What you return must match the entries exactly, except that the pictures are gone.

*** Opening MATERIAL SUPPLIED ***

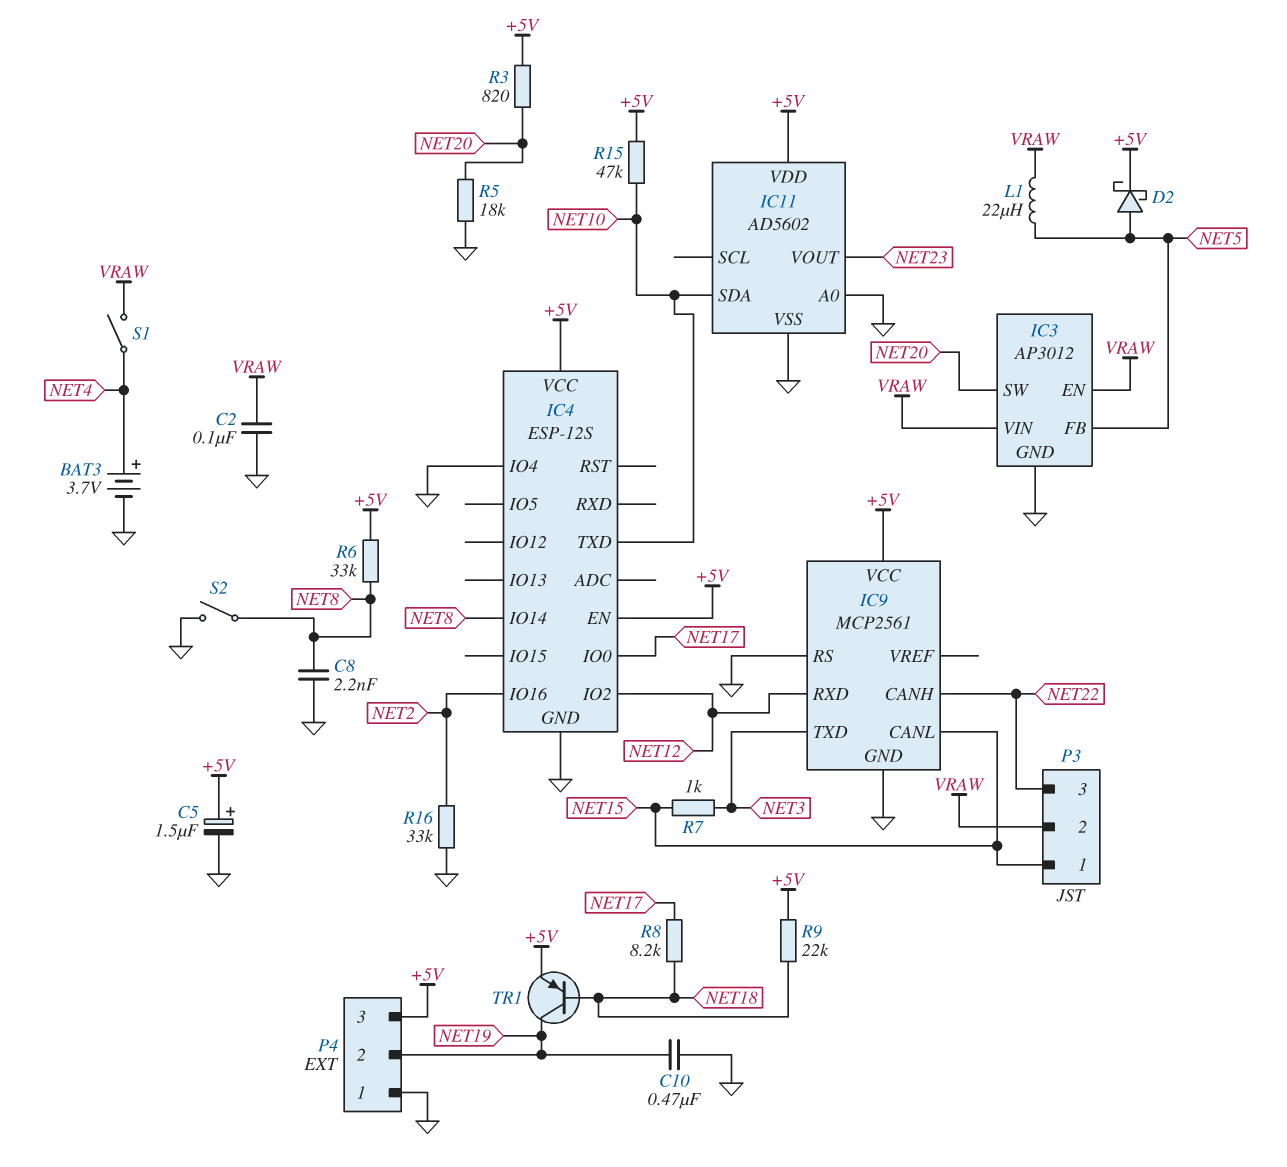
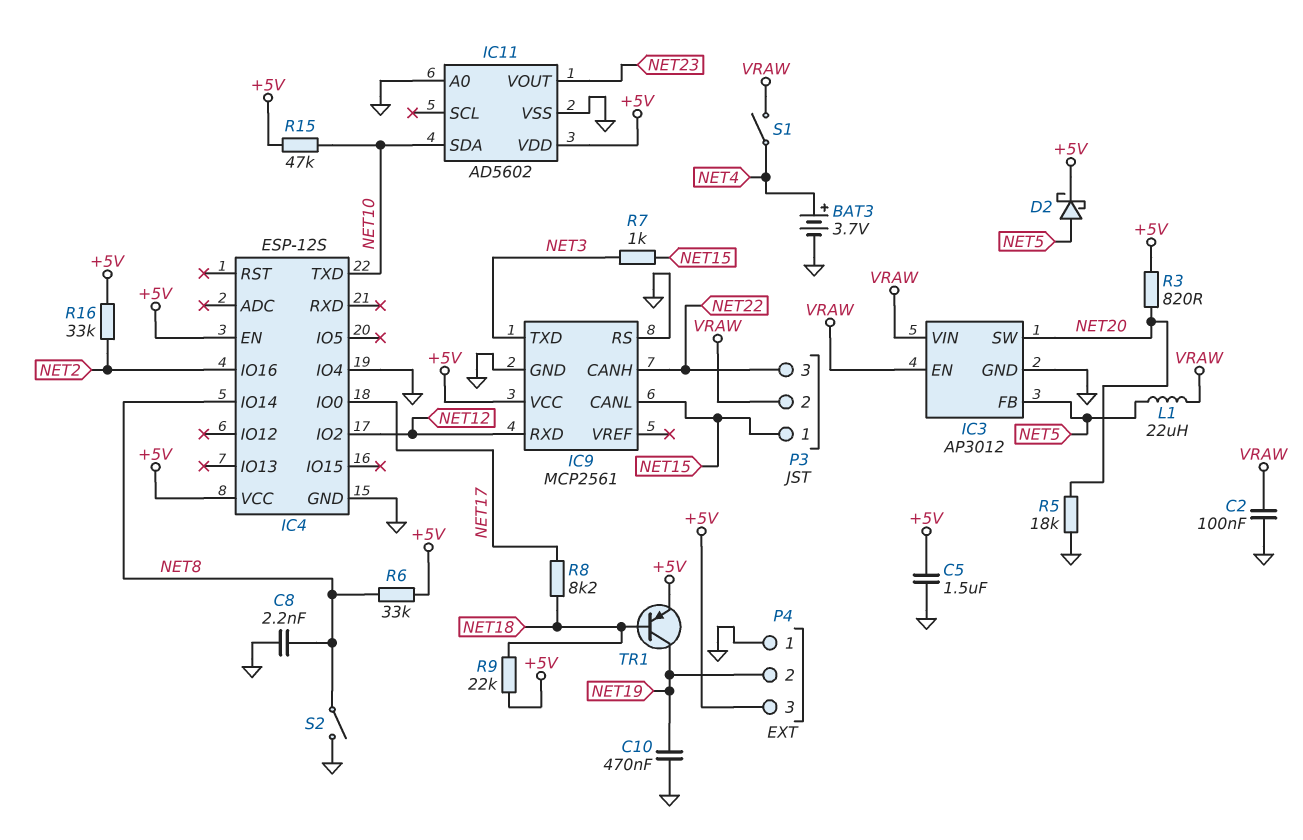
C5: 1.5uF (plus +5V, minus GND) -> 1.5uF (+5V, GND)
R16: 33k (GND, NET2) -> 33k (+5V, NET2)

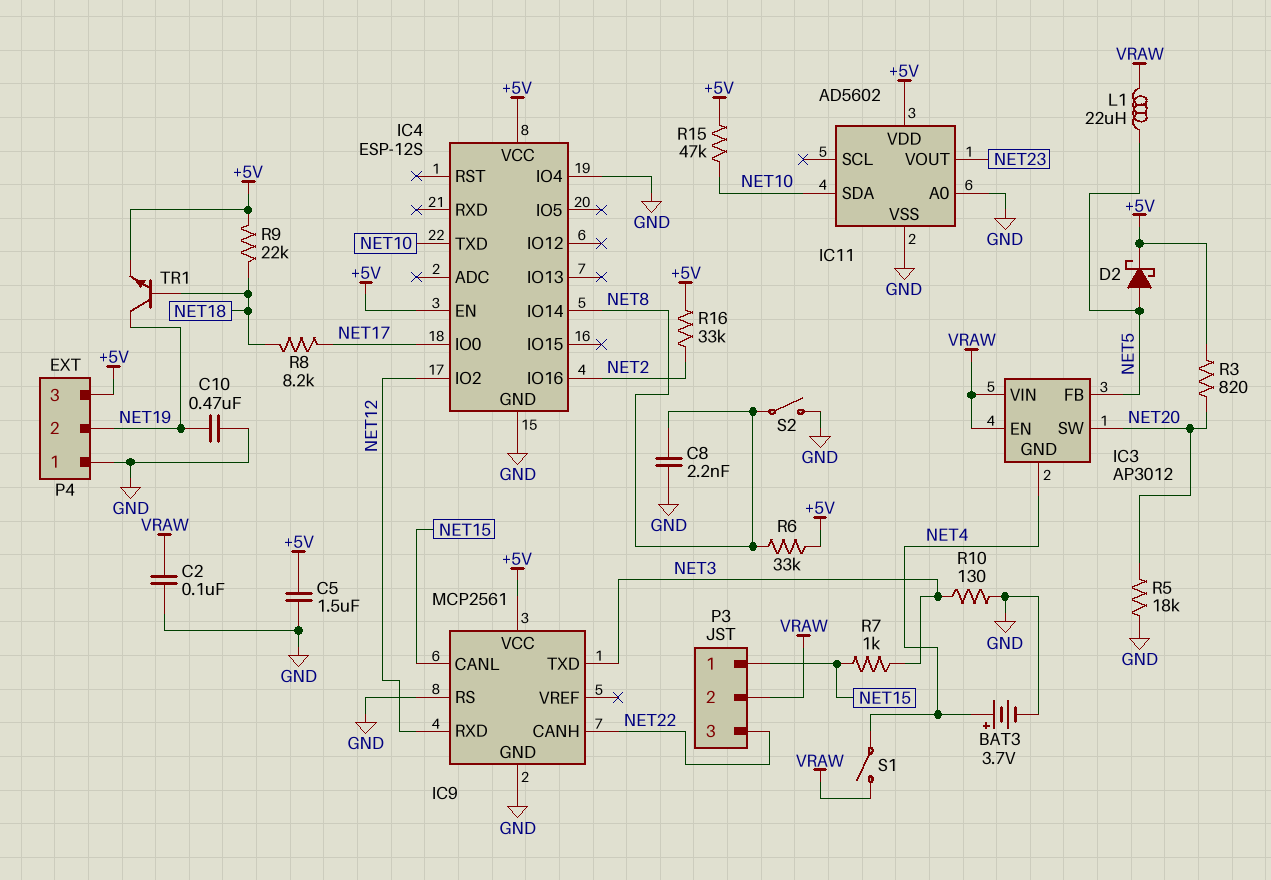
IC3 pin GND: GND -> NET4
R10: none -> 130 (GND, NET3)
TR1: PNP (B NET18, C NET19, E +5V) -> NPN (B NET18, C NET19, E +5V)

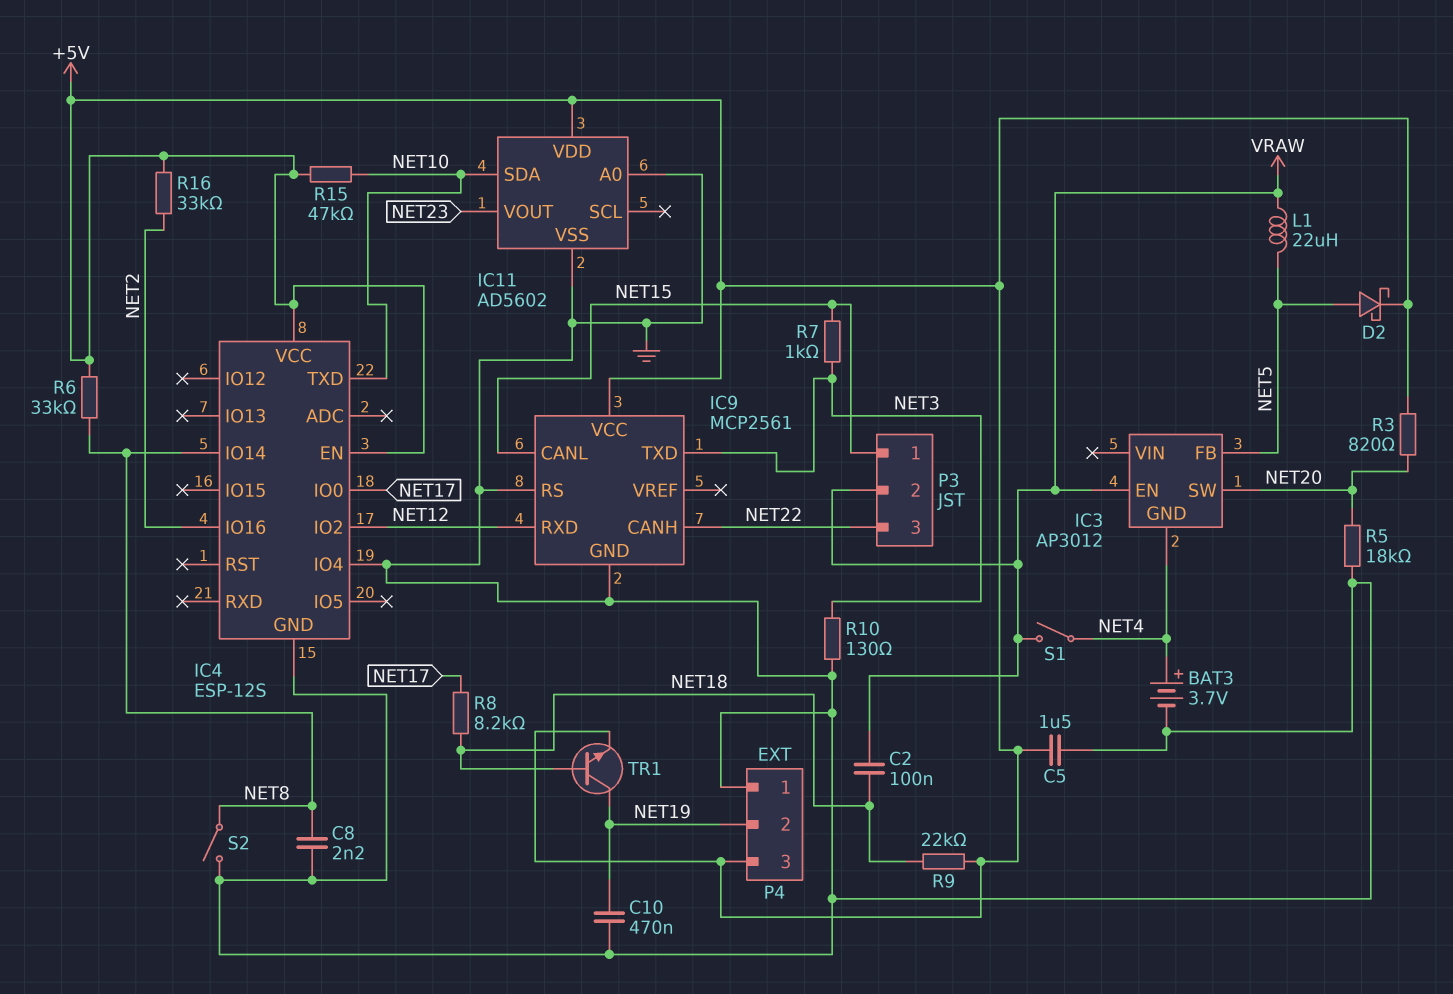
C2: 100nF (GND, VRAW) -> 100nF (NET18, VRAW)
IC3 pin VIN: VRAW -> none

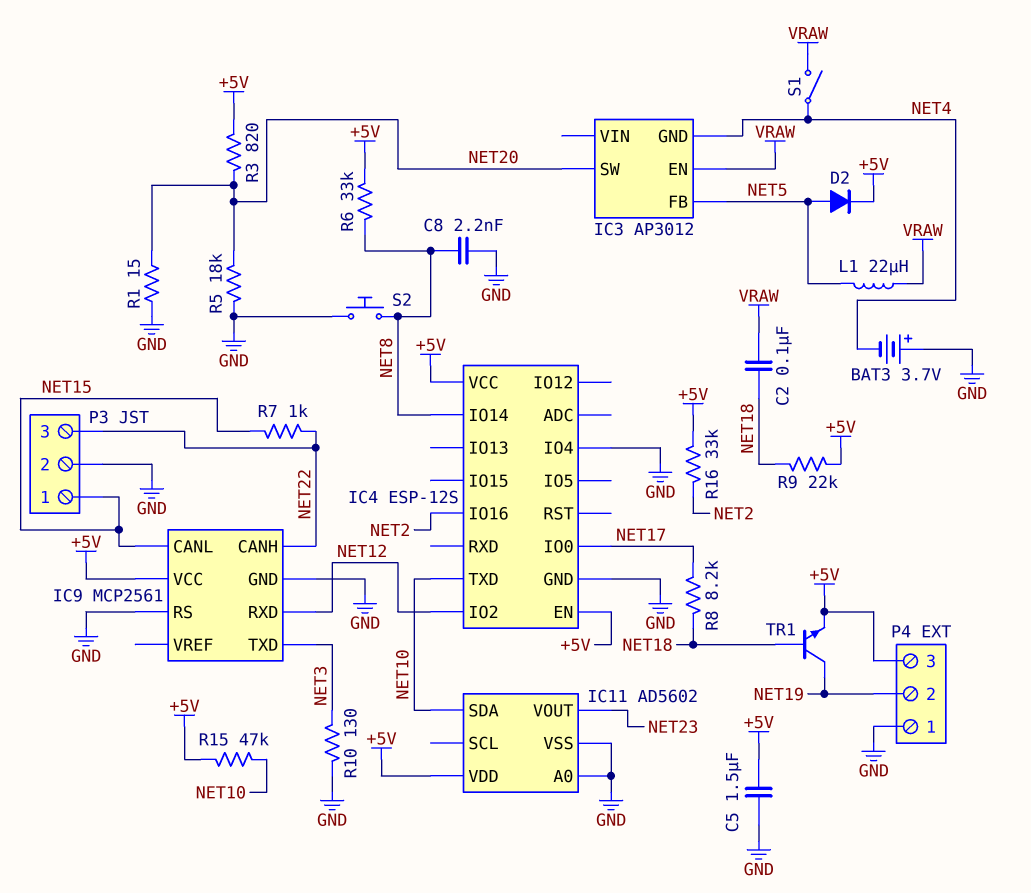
BAT3: 3.7V (plus NET4, minus GND) -> 3.7V (plus GND, minus NET4)
C10: 470nF (GND, NET19) -> none
D2: schottky (A NET5, K +5V) -> diode (A NET5, K +5V)
P3 pin 2: VRAW -> GND
R1: none -> 15 (GND, NET20)
R7: 1k (NET3, NET15) -> 1k (NET15, NET22)
S2: switch (GND, NET8) -> button (GND, NET8)

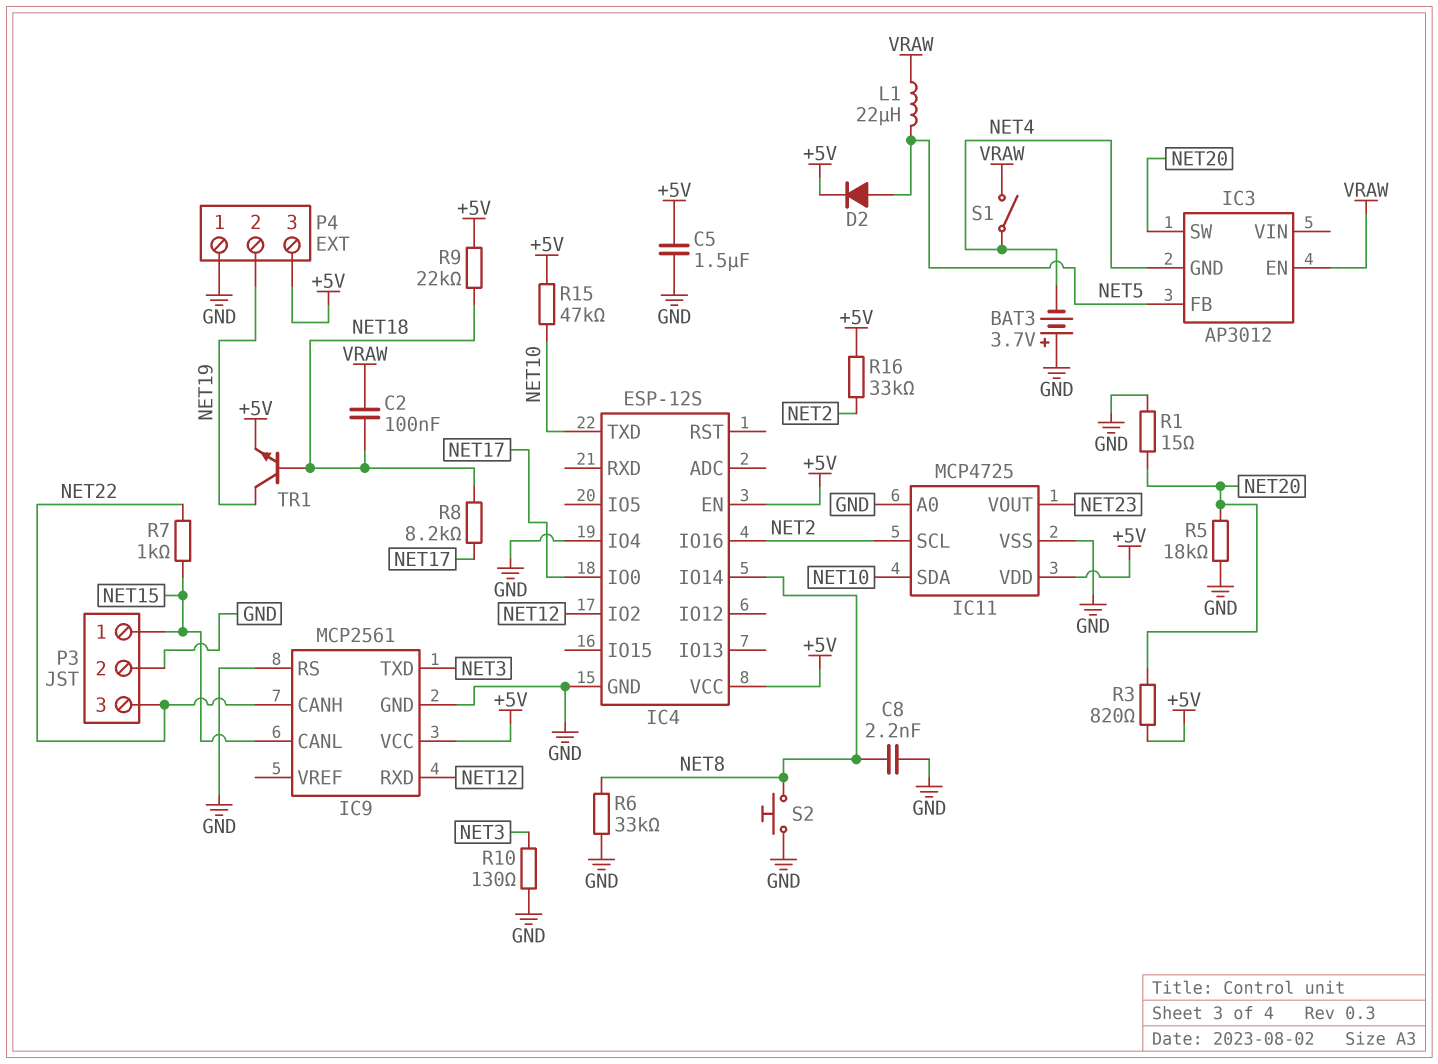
IC11: AD5602 -> MCP4725
IC11 pin SCL: none -> NET2
R6: 33k (+5V, NET8) -> 33k (GND, NET8)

*** Closing MATERIAL SUPPLIED ***

*ANSWER SPACE*.
C5: 1.5uF (plus +5V, minus GND) -> 1.5uF (+5V, GND)
R16: 33k (GND, NET2) -> 33k (+5V, NET2)

IC3 pin GND: GND -> NET4
R10: none -> 130 (GND, NET3)
TR1: PNP (B NET18, C NET19, E +5V) -> NPN (B NET18, C NET19, E +5V)

C2: 100nF (GND, VRAW) -> 100nF (NET18, VRAW)
IC3 pin VIN: VRAW -> none

BAT3: 3.7V (plus NET4, minus GND) -> 3.7V (plus GND, minus NET4)
C10: 470nF (GND, NET19) -> none
D2: schottky (A NET5, K +5V) -> diode (A NET5, K +5V)
P3 pin 2: VRAW -> GND
R1: none -> 15 (GND, NET20)
R7: 1k (NET3, NET15) -> 1k (NET15, NET22)
S2: switch (GND, NET8) -> button (GND, NET8)

IC11: AD5602 -> MCP4725
IC11 pin SCL: none -> NET2
R6: 33k (+5V, NET8) -> 33k (GND, NET8)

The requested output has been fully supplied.